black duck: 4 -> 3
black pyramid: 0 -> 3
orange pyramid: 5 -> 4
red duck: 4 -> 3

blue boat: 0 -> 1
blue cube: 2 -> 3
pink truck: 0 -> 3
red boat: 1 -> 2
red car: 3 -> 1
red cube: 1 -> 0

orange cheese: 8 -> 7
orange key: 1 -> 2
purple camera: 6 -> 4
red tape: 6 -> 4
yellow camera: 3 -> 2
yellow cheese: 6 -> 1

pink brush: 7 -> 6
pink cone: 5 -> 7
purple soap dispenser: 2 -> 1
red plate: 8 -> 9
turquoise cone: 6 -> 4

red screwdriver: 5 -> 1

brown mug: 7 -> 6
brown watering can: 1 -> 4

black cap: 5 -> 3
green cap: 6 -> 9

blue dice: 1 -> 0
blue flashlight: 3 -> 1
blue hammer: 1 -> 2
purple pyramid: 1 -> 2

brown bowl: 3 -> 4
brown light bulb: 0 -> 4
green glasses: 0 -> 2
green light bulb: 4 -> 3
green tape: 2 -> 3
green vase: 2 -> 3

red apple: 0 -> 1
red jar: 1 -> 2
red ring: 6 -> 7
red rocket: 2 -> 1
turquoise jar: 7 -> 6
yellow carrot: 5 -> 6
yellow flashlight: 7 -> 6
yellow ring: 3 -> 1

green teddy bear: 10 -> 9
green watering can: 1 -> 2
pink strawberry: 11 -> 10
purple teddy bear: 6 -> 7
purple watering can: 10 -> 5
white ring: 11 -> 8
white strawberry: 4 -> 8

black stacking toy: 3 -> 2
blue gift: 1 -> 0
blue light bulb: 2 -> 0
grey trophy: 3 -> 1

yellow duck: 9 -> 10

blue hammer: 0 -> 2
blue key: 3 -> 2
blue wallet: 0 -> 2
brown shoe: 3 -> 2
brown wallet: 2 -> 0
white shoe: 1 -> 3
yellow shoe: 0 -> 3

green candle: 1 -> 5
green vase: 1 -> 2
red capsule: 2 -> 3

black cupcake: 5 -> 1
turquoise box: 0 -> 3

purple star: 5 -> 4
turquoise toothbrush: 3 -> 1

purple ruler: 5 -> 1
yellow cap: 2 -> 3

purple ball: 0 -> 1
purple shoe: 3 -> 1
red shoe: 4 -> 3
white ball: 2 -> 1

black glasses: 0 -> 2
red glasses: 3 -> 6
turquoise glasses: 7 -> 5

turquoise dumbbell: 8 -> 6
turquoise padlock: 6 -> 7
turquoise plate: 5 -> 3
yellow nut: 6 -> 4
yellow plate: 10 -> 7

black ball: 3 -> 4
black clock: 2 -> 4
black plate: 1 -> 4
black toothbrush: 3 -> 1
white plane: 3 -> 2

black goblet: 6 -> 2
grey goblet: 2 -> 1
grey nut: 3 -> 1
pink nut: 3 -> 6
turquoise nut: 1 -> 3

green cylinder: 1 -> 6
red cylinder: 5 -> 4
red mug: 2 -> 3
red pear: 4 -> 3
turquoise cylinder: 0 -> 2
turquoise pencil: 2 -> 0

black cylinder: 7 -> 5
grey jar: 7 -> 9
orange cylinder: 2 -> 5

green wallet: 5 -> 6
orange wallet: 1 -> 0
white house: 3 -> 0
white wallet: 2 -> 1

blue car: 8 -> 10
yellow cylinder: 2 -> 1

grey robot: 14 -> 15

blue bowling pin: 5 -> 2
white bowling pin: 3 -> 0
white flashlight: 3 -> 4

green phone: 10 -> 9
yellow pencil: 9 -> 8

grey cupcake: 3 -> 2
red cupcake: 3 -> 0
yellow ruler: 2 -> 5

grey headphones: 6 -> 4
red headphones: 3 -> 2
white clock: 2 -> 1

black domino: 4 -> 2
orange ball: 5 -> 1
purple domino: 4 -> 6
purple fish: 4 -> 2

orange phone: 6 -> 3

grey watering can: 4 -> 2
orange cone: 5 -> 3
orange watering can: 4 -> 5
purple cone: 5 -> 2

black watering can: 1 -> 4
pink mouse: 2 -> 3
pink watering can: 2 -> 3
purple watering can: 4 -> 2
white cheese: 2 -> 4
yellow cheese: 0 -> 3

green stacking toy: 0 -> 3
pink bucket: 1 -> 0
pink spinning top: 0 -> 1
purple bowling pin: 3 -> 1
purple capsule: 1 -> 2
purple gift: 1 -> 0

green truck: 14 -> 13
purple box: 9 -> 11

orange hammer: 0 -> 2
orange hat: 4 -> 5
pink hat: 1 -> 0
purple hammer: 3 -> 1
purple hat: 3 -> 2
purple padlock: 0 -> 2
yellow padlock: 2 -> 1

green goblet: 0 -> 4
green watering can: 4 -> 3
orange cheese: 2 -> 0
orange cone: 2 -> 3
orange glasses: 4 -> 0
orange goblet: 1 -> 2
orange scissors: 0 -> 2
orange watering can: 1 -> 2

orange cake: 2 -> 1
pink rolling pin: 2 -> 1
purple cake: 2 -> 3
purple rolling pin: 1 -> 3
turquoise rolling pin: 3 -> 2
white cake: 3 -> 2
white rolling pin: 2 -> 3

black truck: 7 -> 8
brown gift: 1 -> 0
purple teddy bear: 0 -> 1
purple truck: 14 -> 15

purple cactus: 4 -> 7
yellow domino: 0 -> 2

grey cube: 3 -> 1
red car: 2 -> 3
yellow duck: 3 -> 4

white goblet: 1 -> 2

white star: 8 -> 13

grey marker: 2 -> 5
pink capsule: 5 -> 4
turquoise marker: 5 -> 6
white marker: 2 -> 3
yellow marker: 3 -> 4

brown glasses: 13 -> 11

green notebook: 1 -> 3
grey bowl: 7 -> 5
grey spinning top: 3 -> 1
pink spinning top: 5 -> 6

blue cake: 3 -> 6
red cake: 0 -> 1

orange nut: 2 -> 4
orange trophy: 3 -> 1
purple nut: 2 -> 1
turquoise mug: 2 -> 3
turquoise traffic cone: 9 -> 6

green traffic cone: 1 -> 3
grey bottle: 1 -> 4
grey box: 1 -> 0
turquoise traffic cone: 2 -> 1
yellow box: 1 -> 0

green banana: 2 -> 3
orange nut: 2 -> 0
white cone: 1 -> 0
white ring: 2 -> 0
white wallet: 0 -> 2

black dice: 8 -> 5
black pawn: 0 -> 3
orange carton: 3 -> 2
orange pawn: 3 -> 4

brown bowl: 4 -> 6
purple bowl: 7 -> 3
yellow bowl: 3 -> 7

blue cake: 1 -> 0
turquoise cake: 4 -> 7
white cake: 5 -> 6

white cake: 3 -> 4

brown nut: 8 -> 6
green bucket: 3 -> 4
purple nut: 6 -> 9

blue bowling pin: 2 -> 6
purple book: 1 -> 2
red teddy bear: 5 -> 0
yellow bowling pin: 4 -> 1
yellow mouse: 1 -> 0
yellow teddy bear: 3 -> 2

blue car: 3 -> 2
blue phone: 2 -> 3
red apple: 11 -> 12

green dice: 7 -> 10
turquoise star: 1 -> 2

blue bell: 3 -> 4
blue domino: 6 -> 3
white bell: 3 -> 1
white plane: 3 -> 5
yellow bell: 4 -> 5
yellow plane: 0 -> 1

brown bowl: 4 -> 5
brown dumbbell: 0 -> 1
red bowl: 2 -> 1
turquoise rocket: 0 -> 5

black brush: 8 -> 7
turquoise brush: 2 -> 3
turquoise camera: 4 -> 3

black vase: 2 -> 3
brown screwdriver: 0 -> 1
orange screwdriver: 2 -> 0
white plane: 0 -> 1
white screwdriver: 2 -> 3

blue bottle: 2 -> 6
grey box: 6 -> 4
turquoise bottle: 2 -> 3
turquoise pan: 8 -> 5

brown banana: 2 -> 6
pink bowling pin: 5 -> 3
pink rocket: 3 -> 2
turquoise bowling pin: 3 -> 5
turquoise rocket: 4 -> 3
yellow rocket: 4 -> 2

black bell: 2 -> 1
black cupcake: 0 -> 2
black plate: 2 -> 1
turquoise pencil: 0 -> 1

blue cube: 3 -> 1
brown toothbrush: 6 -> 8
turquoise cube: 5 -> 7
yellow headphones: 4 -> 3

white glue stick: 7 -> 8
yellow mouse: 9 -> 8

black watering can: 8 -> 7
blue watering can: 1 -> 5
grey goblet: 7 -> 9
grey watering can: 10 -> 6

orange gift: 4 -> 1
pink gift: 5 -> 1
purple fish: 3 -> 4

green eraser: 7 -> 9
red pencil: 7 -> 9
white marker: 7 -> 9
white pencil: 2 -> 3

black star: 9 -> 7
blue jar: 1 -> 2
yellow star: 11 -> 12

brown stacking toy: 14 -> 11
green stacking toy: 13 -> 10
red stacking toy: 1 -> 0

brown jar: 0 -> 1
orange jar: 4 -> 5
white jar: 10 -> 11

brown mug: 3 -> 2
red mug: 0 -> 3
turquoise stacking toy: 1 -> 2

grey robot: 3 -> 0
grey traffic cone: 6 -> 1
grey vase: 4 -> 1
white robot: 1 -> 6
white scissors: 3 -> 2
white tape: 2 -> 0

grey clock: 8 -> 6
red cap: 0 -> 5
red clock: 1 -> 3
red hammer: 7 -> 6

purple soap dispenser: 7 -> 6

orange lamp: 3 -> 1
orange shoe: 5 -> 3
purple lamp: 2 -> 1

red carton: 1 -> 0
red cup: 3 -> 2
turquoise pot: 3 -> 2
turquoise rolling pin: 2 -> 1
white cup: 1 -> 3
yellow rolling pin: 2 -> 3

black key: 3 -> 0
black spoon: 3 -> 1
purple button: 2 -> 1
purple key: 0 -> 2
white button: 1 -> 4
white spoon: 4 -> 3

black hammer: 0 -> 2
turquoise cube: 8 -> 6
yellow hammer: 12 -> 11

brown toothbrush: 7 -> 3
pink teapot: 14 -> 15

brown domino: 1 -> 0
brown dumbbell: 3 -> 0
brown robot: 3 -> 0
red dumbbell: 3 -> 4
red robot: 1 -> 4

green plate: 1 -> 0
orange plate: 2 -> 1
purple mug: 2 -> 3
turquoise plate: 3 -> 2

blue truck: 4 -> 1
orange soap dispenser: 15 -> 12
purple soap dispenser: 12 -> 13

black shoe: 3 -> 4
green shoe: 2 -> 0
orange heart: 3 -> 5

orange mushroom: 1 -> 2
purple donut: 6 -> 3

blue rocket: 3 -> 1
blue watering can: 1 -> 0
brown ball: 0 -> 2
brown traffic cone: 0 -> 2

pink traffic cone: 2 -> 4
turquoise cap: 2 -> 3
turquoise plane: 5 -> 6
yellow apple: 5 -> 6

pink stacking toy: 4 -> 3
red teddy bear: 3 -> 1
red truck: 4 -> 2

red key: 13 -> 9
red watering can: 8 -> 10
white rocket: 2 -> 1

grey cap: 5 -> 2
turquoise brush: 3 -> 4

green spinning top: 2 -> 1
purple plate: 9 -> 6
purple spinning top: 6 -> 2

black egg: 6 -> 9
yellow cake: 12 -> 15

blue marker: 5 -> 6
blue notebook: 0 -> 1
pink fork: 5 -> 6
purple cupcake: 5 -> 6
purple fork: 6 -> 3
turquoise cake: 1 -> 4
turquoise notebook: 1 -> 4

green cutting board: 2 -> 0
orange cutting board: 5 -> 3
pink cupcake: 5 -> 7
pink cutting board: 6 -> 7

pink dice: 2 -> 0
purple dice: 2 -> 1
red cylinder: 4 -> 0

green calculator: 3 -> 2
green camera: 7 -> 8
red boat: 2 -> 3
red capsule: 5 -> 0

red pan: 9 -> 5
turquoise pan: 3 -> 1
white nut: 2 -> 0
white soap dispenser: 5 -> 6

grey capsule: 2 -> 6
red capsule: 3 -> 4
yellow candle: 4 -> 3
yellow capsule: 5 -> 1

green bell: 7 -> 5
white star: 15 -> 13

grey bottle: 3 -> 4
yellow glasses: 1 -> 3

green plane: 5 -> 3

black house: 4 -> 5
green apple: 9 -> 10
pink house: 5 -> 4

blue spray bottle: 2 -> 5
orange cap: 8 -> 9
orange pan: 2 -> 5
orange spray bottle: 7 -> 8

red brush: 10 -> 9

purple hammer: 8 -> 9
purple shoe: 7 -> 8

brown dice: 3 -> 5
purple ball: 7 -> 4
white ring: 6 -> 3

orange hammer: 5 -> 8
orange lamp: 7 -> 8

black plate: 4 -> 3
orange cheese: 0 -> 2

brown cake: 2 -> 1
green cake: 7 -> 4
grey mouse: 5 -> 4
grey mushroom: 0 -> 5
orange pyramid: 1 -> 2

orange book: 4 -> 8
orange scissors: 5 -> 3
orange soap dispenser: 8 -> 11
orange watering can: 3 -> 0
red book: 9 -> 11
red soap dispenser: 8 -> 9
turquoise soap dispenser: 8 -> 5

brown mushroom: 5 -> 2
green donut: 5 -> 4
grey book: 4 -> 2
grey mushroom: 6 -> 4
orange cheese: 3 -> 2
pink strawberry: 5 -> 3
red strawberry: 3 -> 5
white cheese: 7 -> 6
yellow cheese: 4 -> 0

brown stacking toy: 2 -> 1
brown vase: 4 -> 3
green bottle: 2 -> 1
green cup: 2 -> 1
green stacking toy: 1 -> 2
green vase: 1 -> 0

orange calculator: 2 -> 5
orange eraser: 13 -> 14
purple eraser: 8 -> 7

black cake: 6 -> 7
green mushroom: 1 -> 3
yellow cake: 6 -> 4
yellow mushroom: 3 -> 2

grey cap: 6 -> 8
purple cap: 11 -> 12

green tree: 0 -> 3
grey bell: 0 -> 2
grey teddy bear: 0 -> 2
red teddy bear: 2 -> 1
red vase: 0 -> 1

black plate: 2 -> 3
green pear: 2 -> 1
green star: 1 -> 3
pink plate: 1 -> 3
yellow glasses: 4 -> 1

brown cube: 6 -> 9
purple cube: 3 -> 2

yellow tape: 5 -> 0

# # # # #

**YOUR TASK**
Only one stretch of the data above is needed. Restate it word for word, from the line containing "turquoise rolling pin: 3 -> 2" through the line containing "turquoise mug: 2 -> 3", both ends included.

**WRITTEN ANSWER**
turquoise rolling pin: 3 -> 2
white cake: 3 -> 2
white rolling pin: 2 -> 3

black truck: 7 -> 8
brown gift: 1 -> 0
purple teddy bear: 0 -> 1
purple truck: 14 -> 15

purple cactus: 4 -> 7
yellow domino: 0 -> 2

grey cube: 3 -> 1
red car: 2 -> 3
yellow duck: 3 -> 4

white goblet: 1 -> 2

white star: 8 -> 13

grey marker: 2 -> 5
pink capsule: 5 -> 4
turquoise marker: 5 -> 6
white marker: 2 -> 3
yellow marker: 3 -> 4

brown glasses: 13 -> 11

green notebook: 1 -> 3
grey bowl: 7 -> 5
grey spinning top: 3 -> 1
pink spinning top: 5 -> 6

blue cake: 3 -> 6
red cake: 0 -> 1

orange nut: 2 -> 4
orange trophy: 3 -> 1
purple nut: 2 -> 1
turquoise mug: 2 -> 3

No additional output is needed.